**TRY IT:** Copy every entry word for word. Skip the pictures.

**Difference listings:**

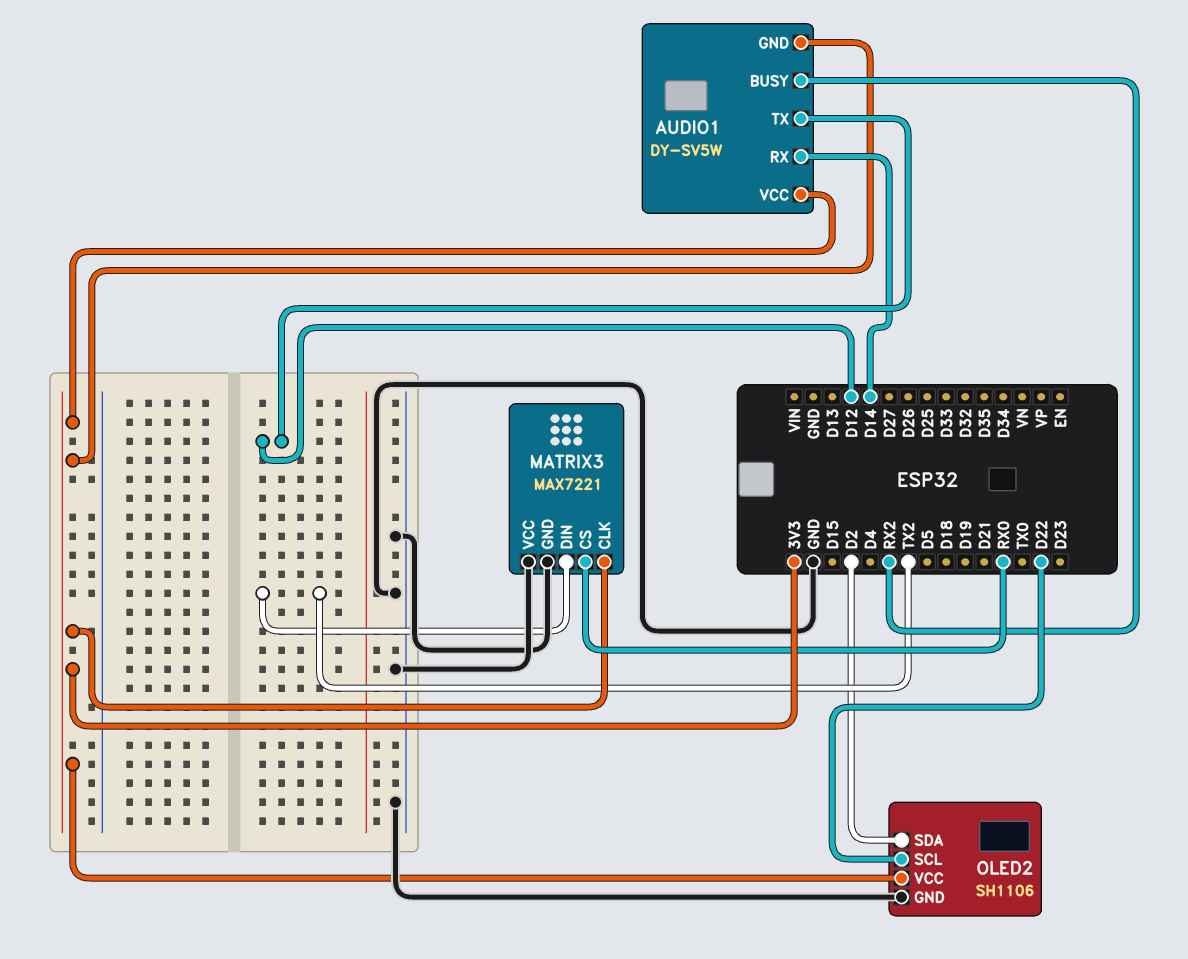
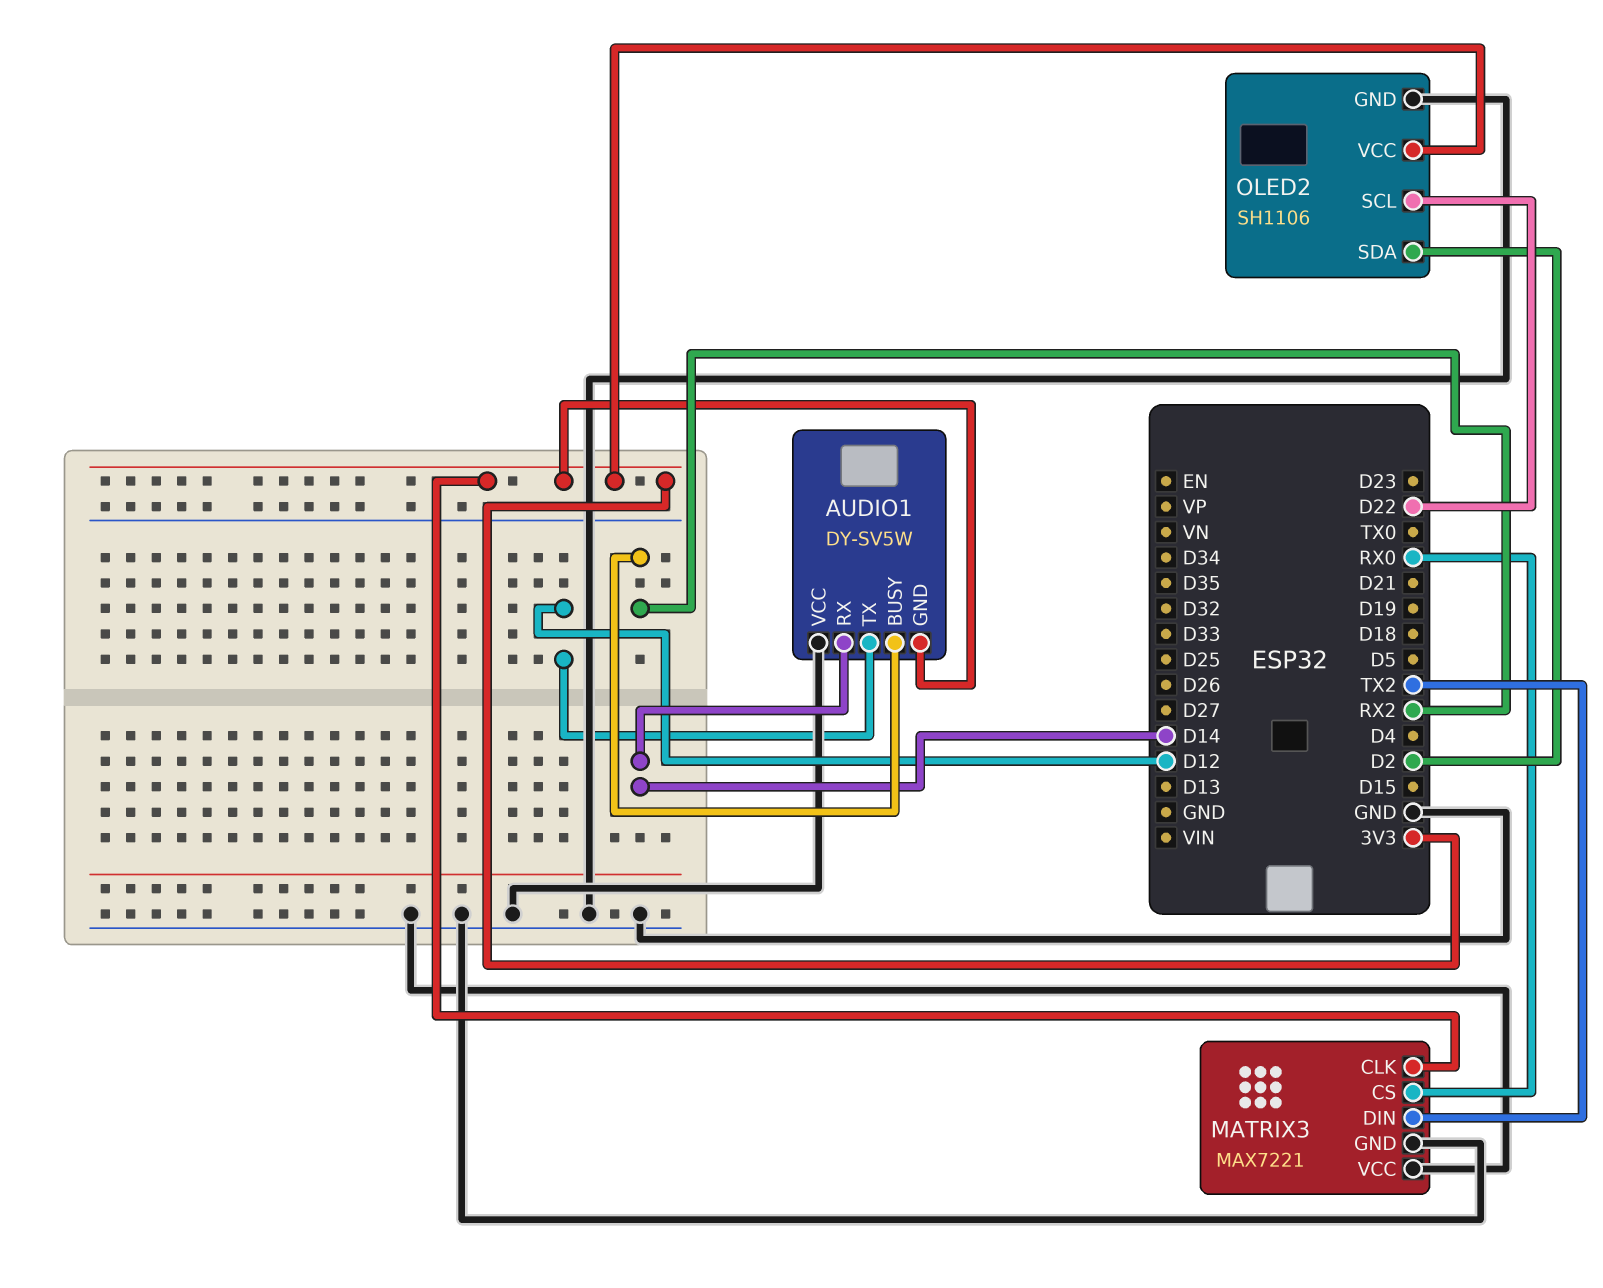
AUDIO1 pin VCC: 3V3 -> GND

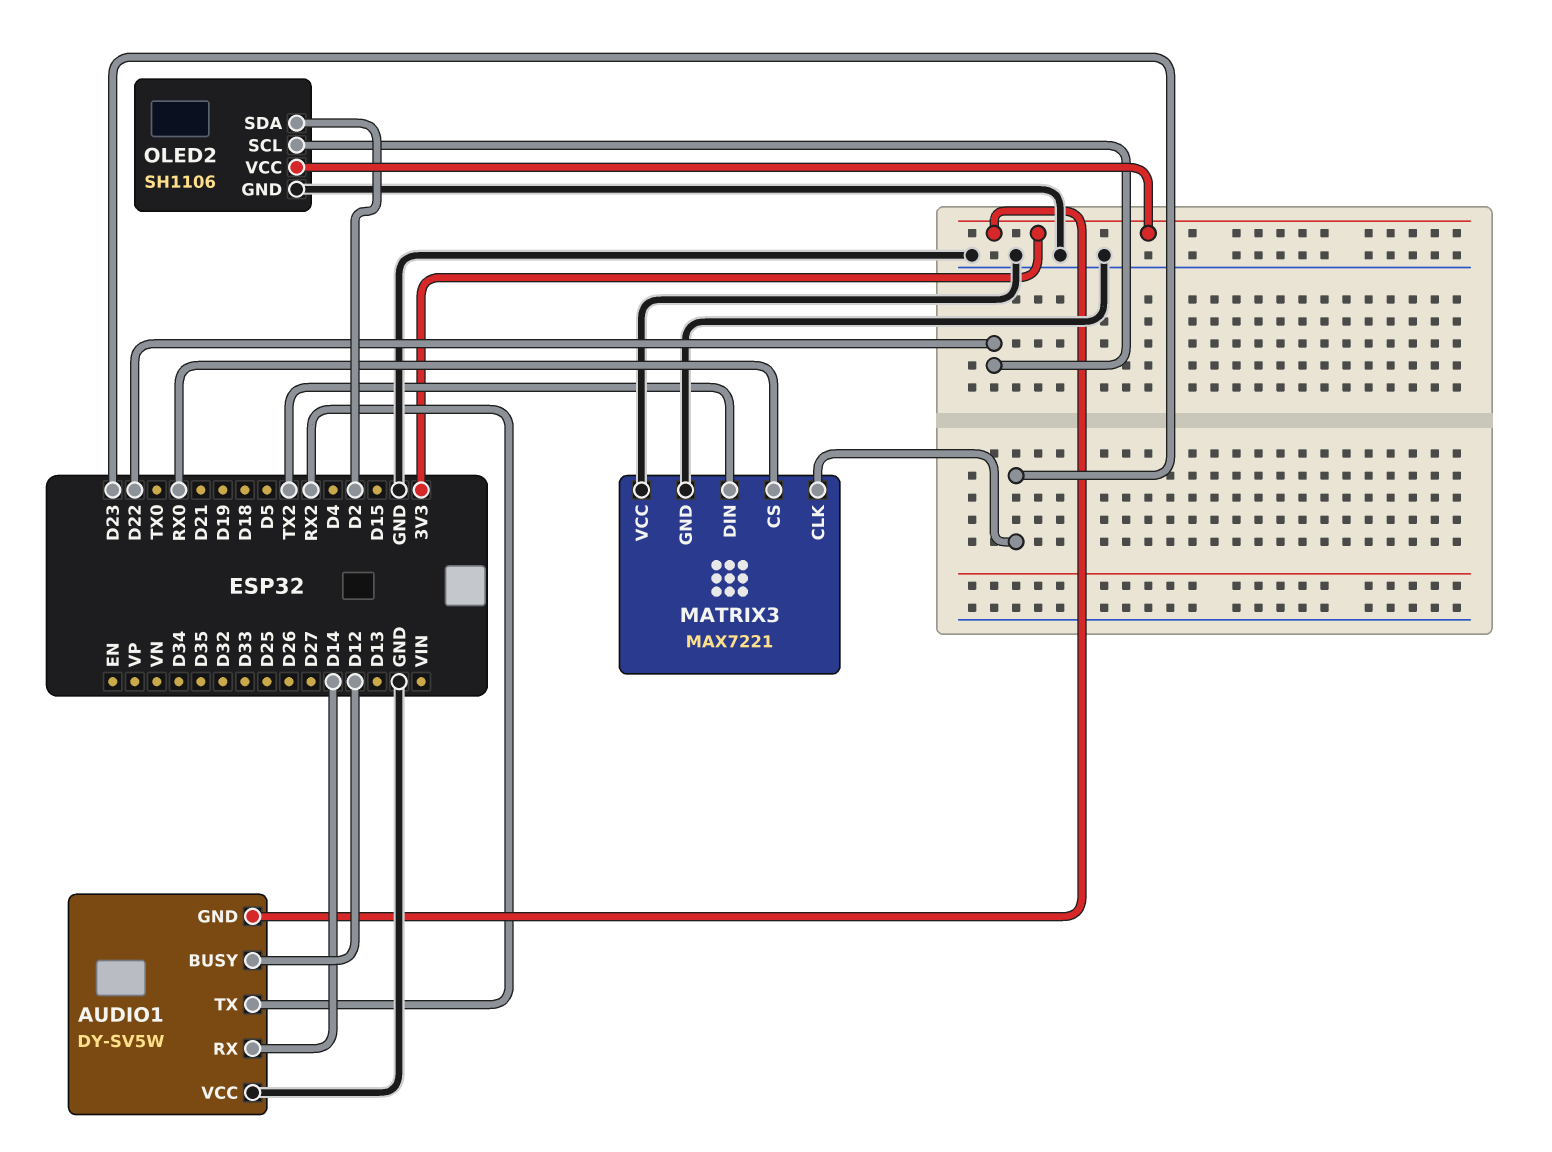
AUDIO1 pin BUSY: RX2 -> D12
AUDIO1 pin TX: D12 -> RX2
MATRIX3 pin CLK: 3V3 -> D23

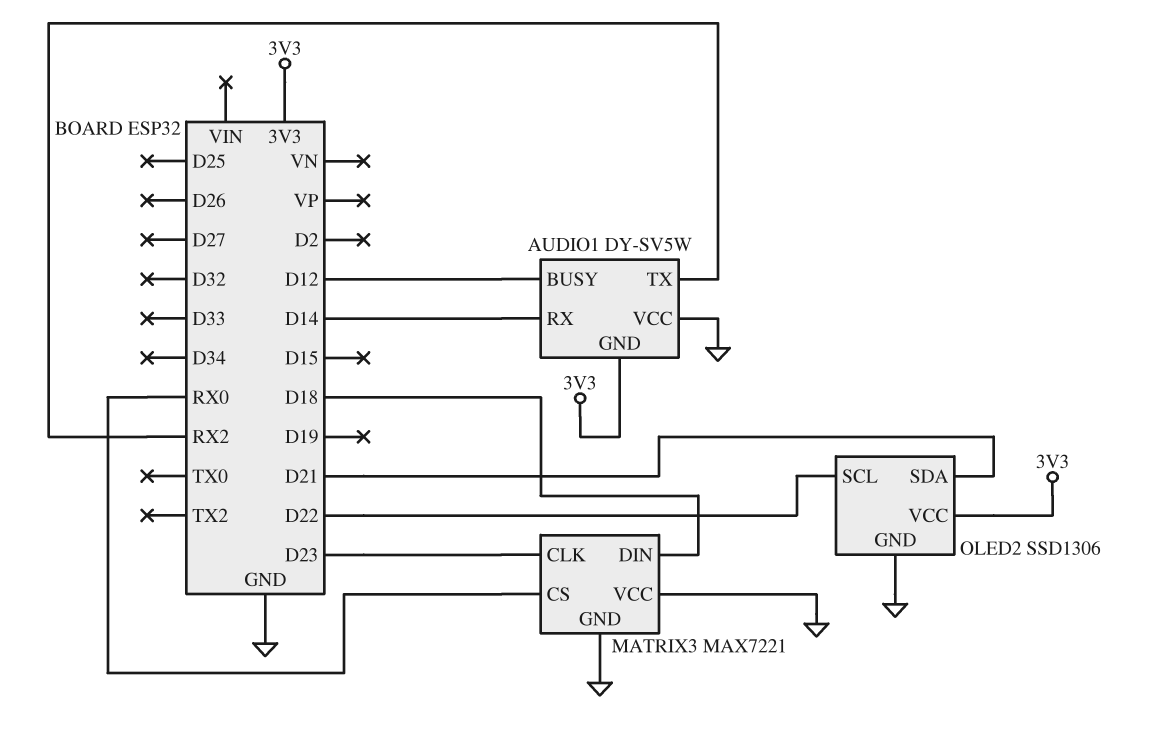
MATRIX3 pin DIN: TX2 -> D18
OLED2: SH1106 -> SSD1306
OLED2 pin SDA: D2 -> D21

**EXERCISE OUTPUT:**
AUDIO1 pin VCC: 3V3 -> GND

AUDIO1 pin BUSY: RX2 -> D12
AUDIO1 pin TX: D12 -> RX2
MATRIX3 pin CLK: 3V3 -> D23

MATRIX3 pin DIN: TX2 -> D18
OLED2: SH1106 -> SSD1306
OLED2 pin SDA: D2 -> D21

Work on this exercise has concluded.